⟨

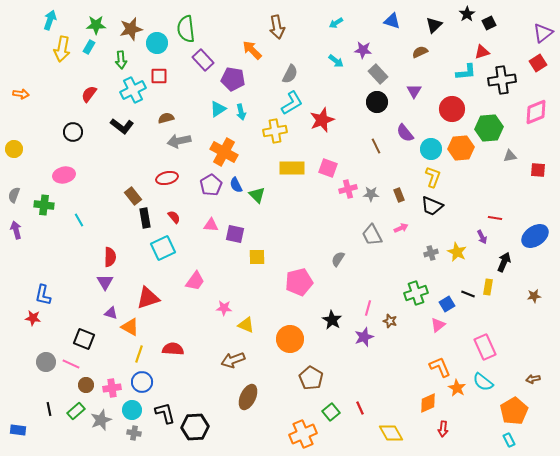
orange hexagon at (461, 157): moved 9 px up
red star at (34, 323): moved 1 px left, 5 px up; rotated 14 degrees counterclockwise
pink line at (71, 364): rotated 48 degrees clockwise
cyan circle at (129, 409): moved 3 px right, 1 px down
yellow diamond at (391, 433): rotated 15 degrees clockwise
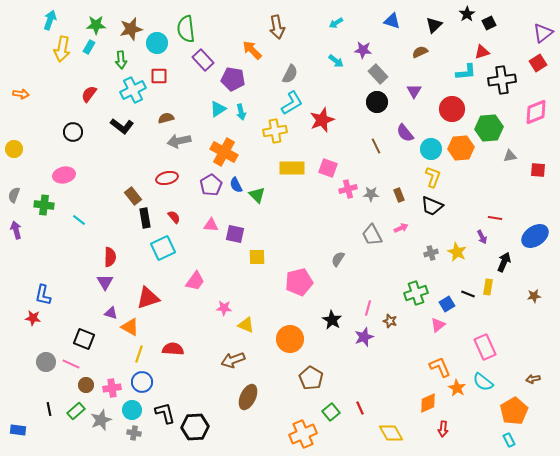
cyan line at (79, 220): rotated 24 degrees counterclockwise
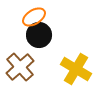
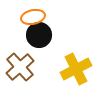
orange ellipse: moved 1 px left; rotated 20 degrees clockwise
yellow cross: rotated 32 degrees clockwise
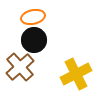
black circle: moved 5 px left, 5 px down
yellow cross: moved 5 px down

⟩

### Your task
Copy every text line from the records above verbatim, character for character, and omit the pictures.

### Complete response
orange hexagon at (461, 157): moved 9 px up
red star at (34, 323): moved 1 px left, 5 px up; rotated 14 degrees counterclockwise
pink line at (71, 364): rotated 48 degrees clockwise
cyan circle at (129, 409): moved 3 px right, 1 px down
yellow diamond at (391, 433): rotated 15 degrees clockwise
cyan line at (79, 220): rotated 24 degrees counterclockwise
orange ellipse: moved 1 px left; rotated 20 degrees clockwise
yellow cross: rotated 32 degrees clockwise
black circle: moved 5 px left, 5 px down
yellow cross: moved 5 px down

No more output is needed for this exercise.